## WHAT THE EXERCISE ASKS
An exact copy is required of every line from the one with "blue circle: moved 2 px down" through the end of the data below, and the pictures must stay out of it.

[SOURCE DATA]

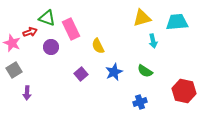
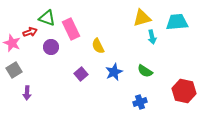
cyan arrow: moved 1 px left, 4 px up
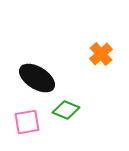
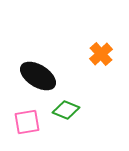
black ellipse: moved 1 px right, 2 px up
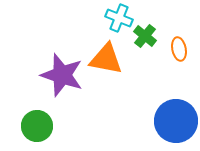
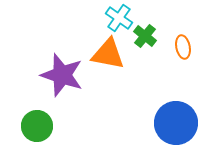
cyan cross: rotated 12 degrees clockwise
orange ellipse: moved 4 px right, 2 px up
orange triangle: moved 2 px right, 5 px up
blue circle: moved 2 px down
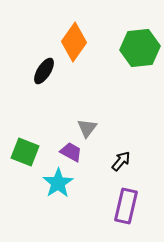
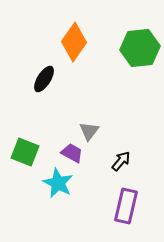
black ellipse: moved 8 px down
gray triangle: moved 2 px right, 3 px down
purple trapezoid: moved 1 px right, 1 px down
cyan star: rotated 12 degrees counterclockwise
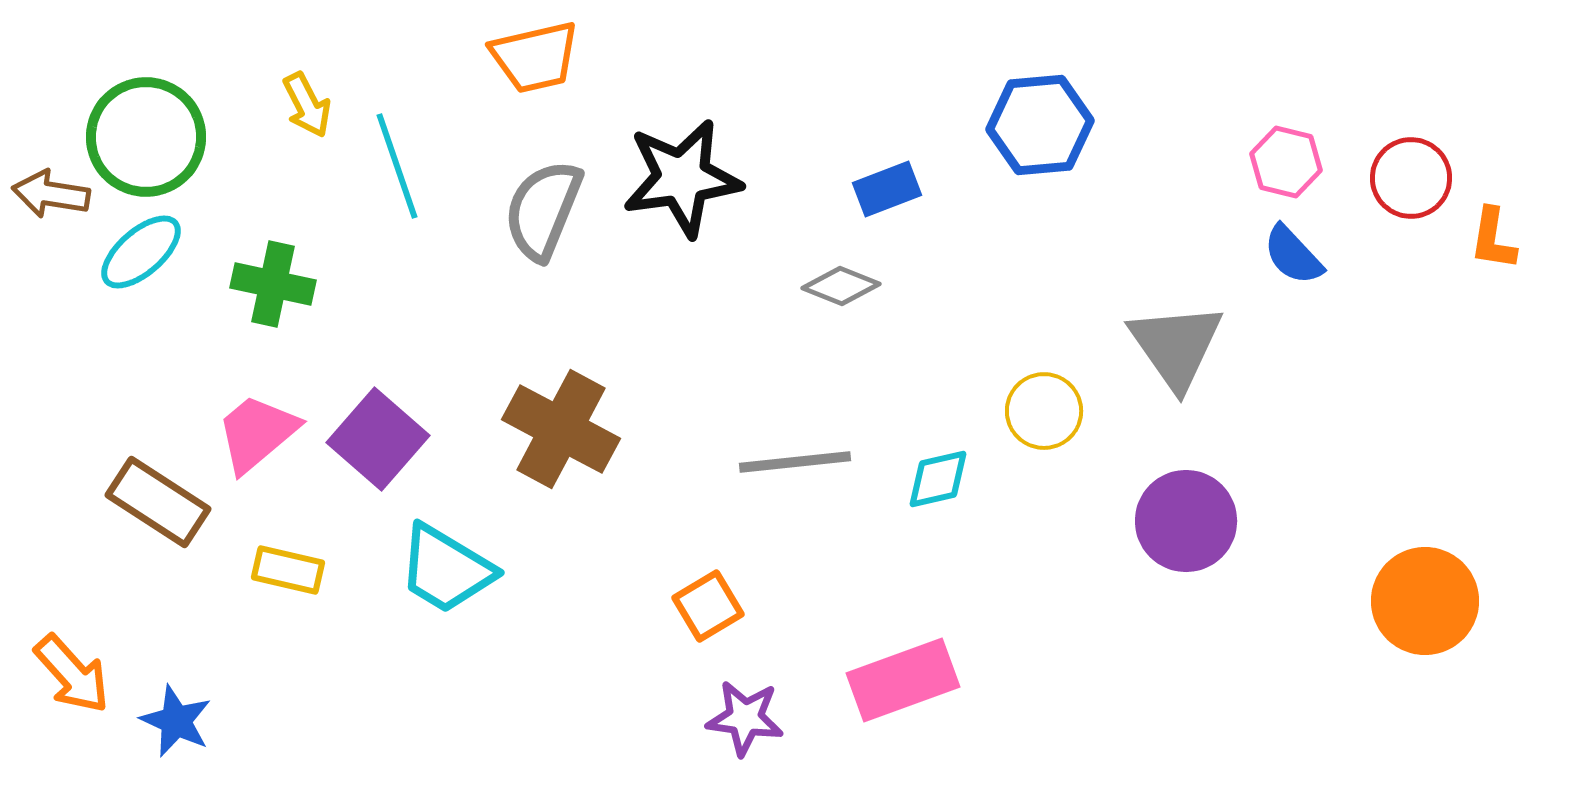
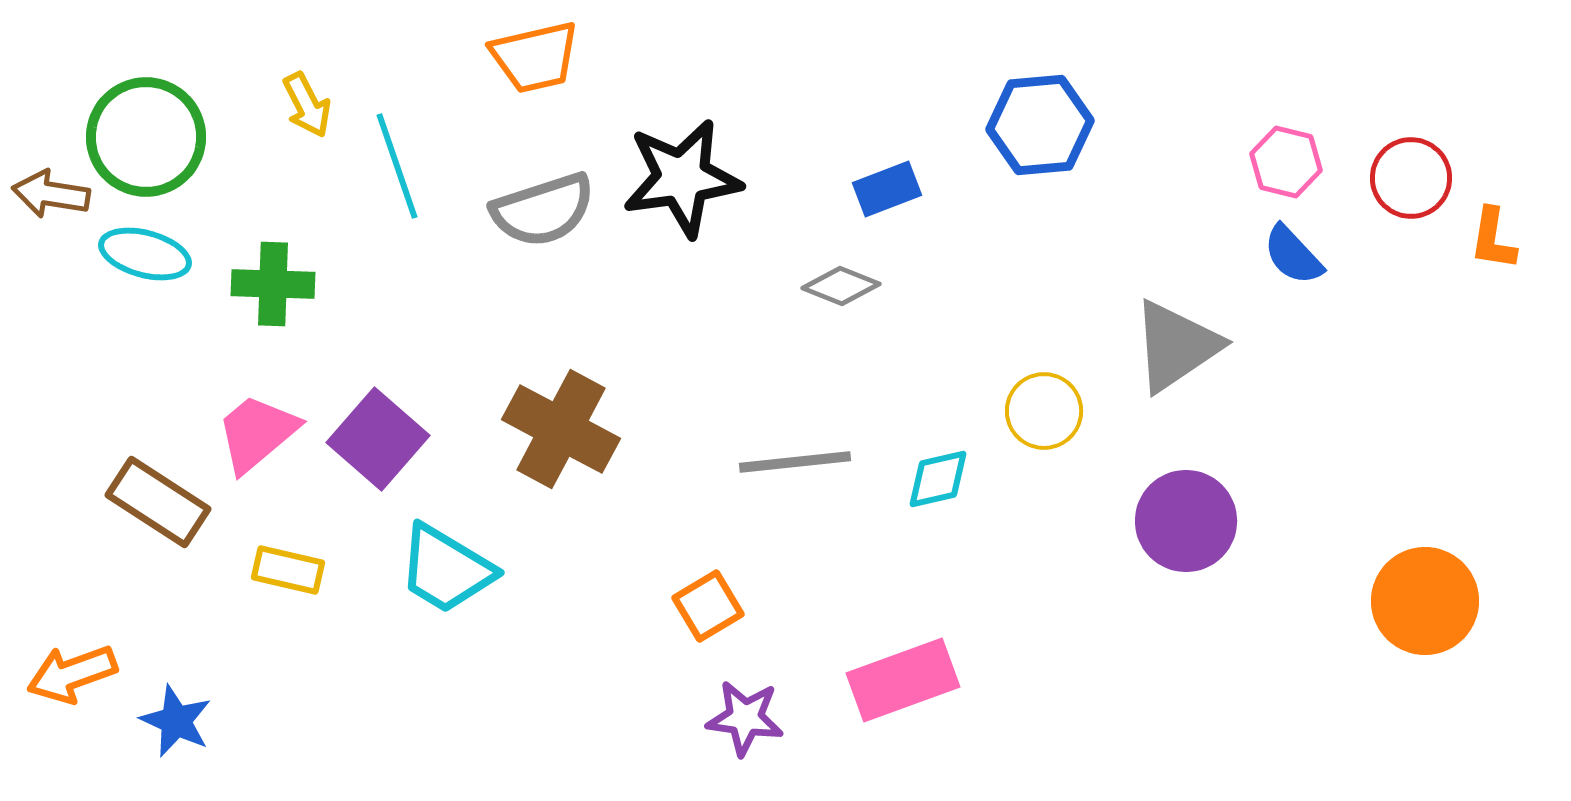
gray semicircle: rotated 130 degrees counterclockwise
cyan ellipse: moved 4 px right, 2 px down; rotated 56 degrees clockwise
green cross: rotated 10 degrees counterclockwise
gray triangle: rotated 31 degrees clockwise
orange arrow: rotated 112 degrees clockwise
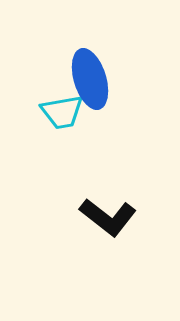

[/SOURCE DATA]

## RESPONSE BOX
blue circle: moved 2 px down
black ellipse: moved 8 px down
gray triangle: moved 2 px right, 3 px down
purple trapezoid: moved 1 px right, 1 px down
cyan star: rotated 12 degrees counterclockwise
gray semicircle: rotated 130 degrees counterclockwise
cyan ellipse: moved 4 px right, 2 px down; rotated 56 degrees clockwise
green cross: rotated 10 degrees counterclockwise
gray triangle: rotated 31 degrees clockwise
orange arrow: rotated 112 degrees clockwise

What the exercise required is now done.